Segment Start: Excerpted records

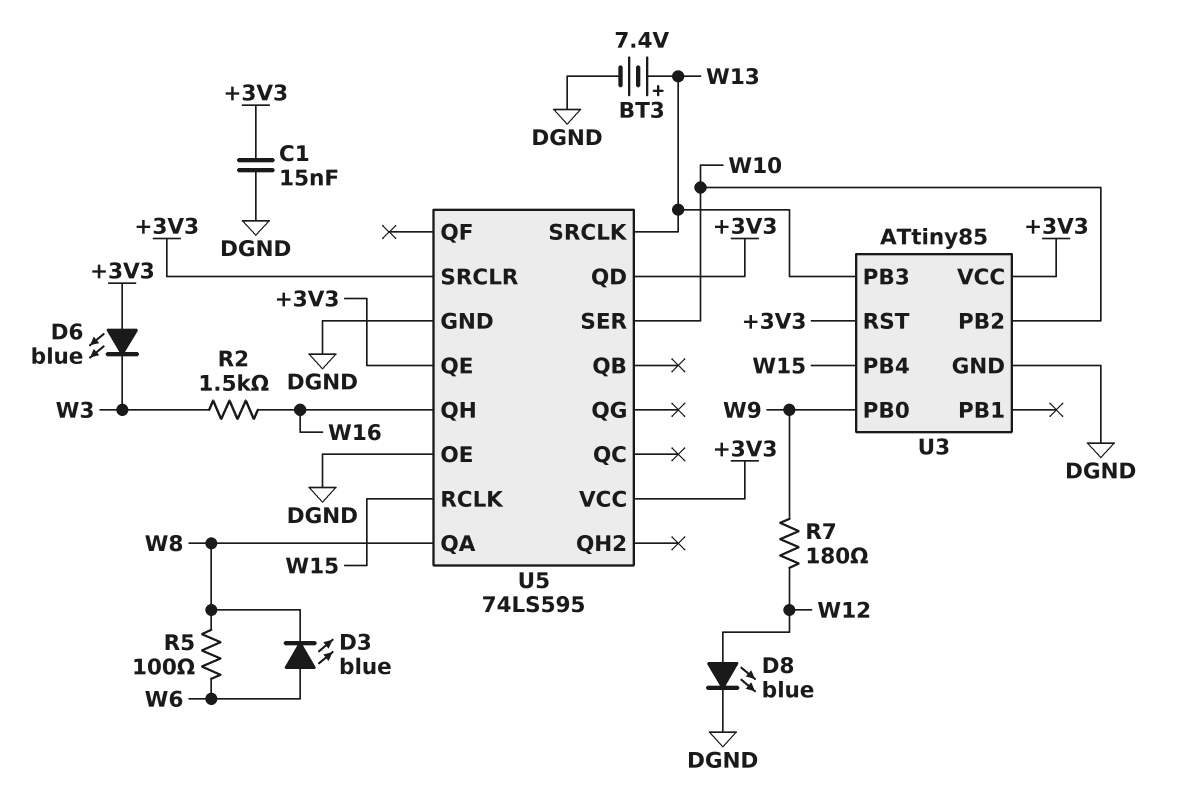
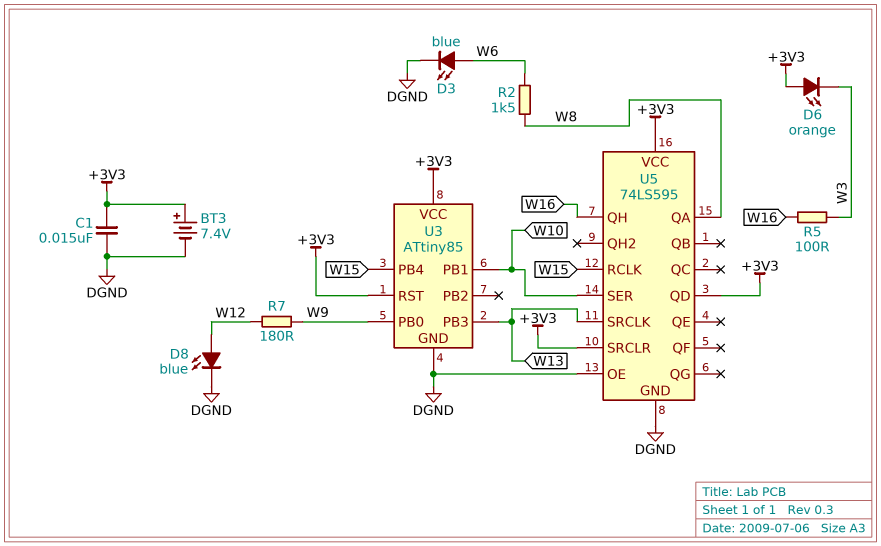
BT3: 7.4V (plus W13, minus DGND) -> 7.4V (plus +3V3, minus DGND)
D3: LED blue (A W6, K W8) -> LED blue (A W6, K DGND)
D6: LED blue (A +3V3, K W3) -> LED orange (A +3V3, K W3)
R2: 1.5k (W3, W16) -> 1.5k (W6, W8)
R5: 100 (W6, W8) -> 100 (W3, W16)
U3 pin PB1: none -> W10
U3 pin PB2: W10 -> none
U5 pin QE: +3V3 -> none

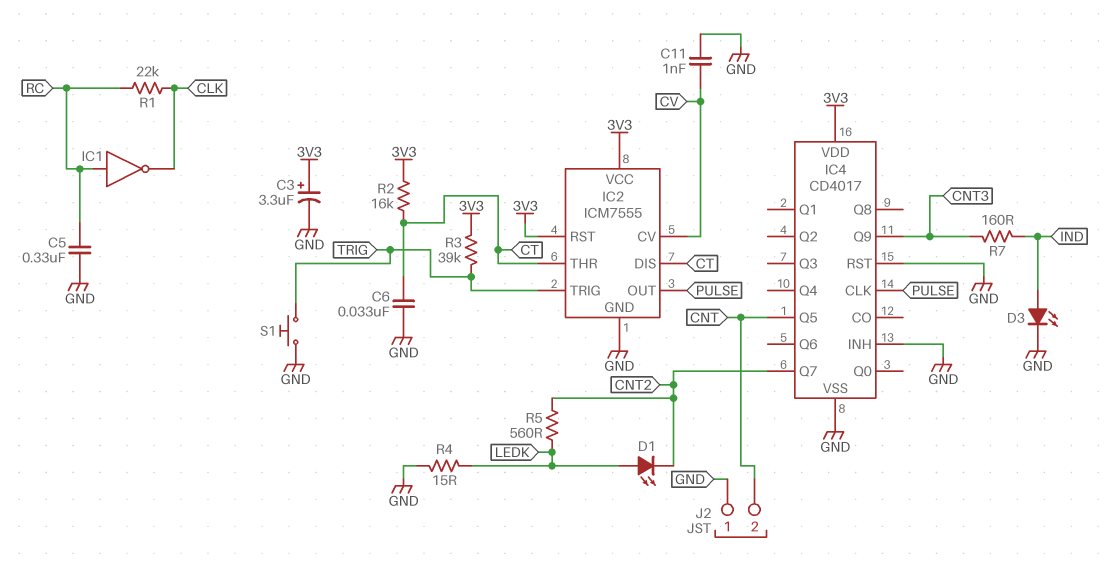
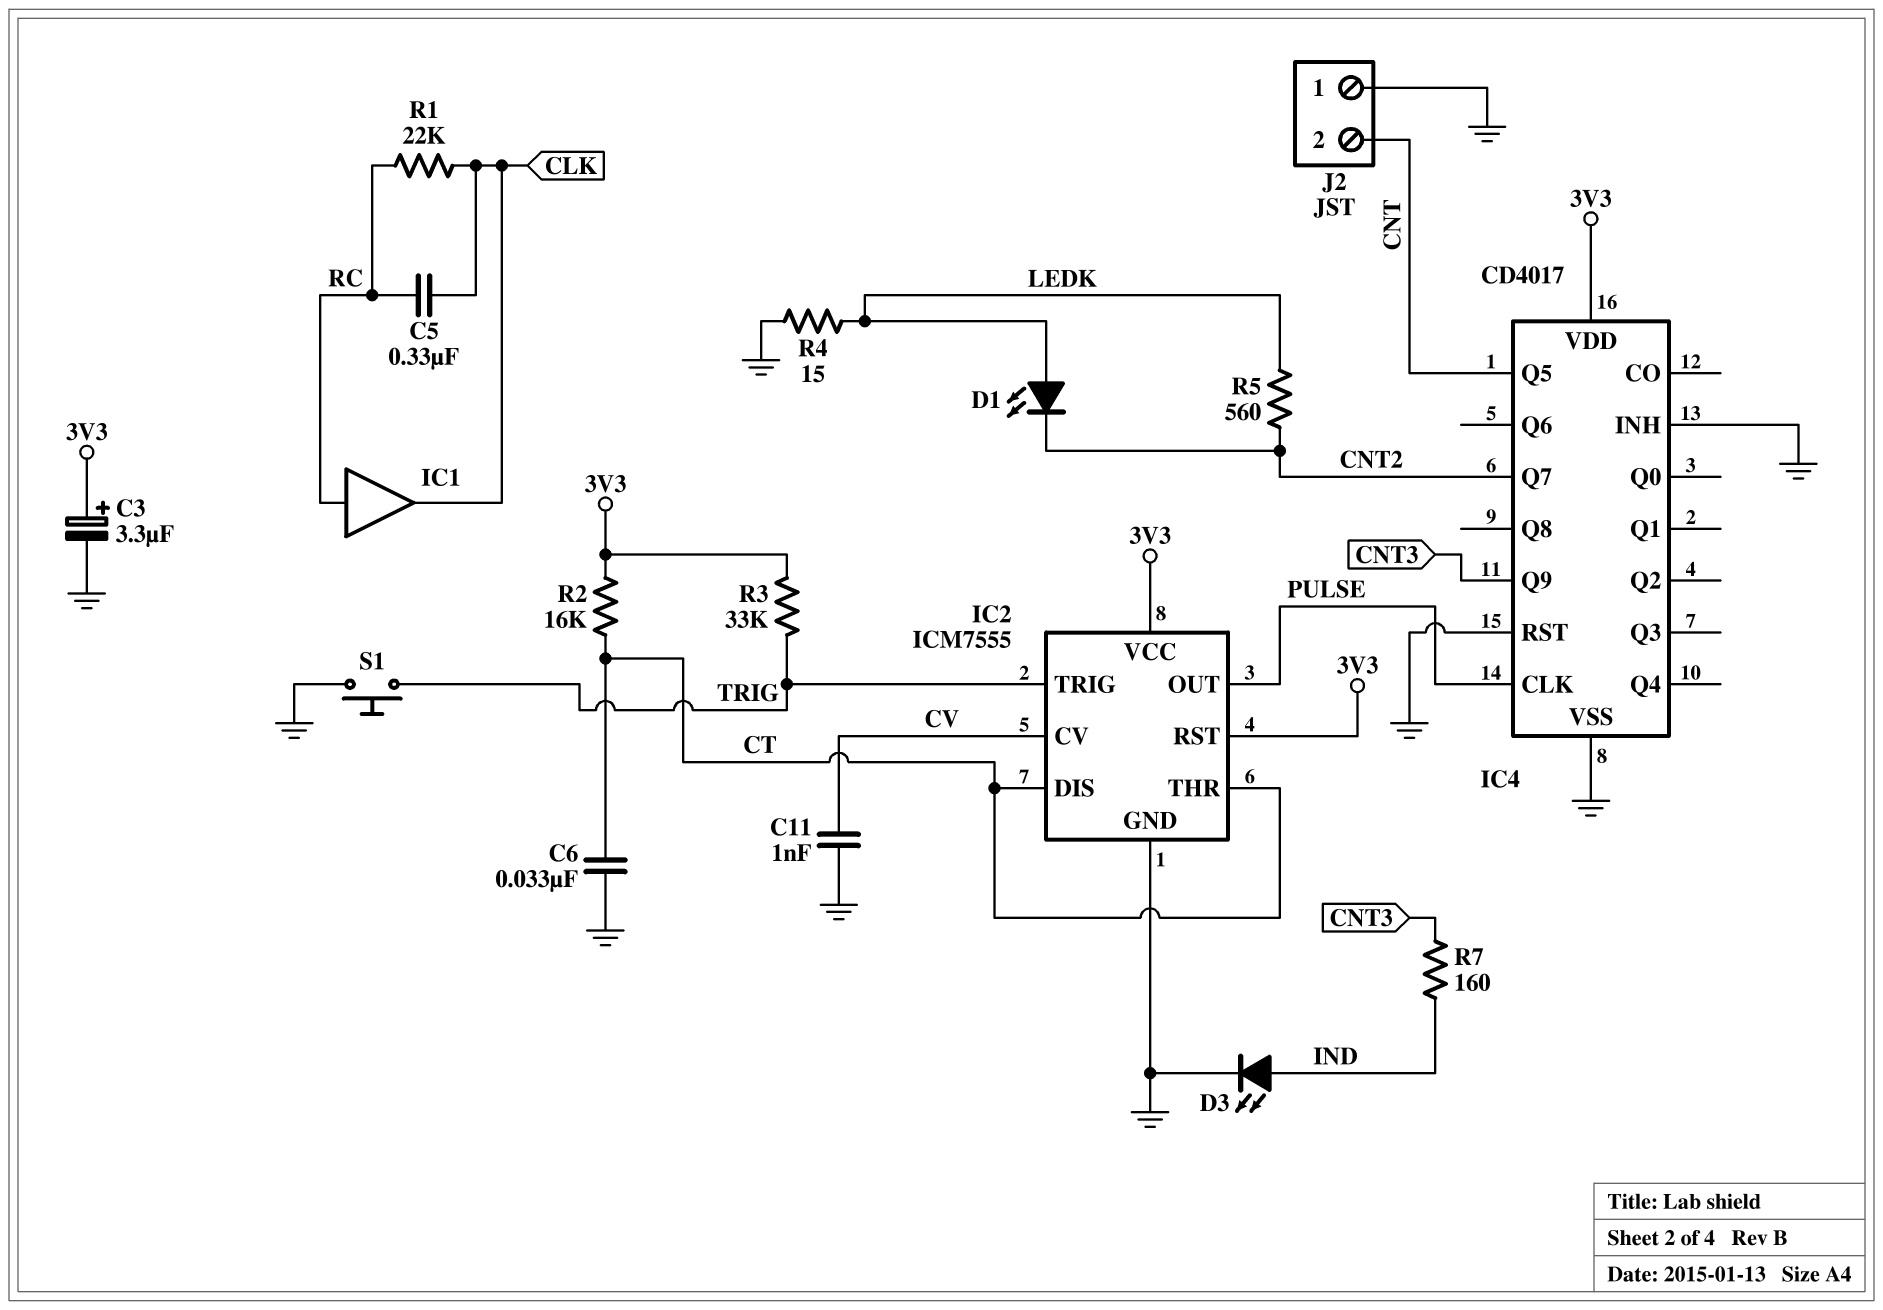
C5: 330nF (GND, RC) -> 330nF (CLK, RC)
IC1: NOT (in RC, out CLK) -> buffer (in RC, out CLK)
R3: 39k (3V3, TRIG) -> 33k (3V3, TRIG)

Segment End: Excerpted records

The problem. Show every line from the entries above in which "none" appears.

Response to this exercise.
U3 pin PB1: none -> W10
U3 pin PB2: W10 -> none
U5 pin QE: +3V3 -> none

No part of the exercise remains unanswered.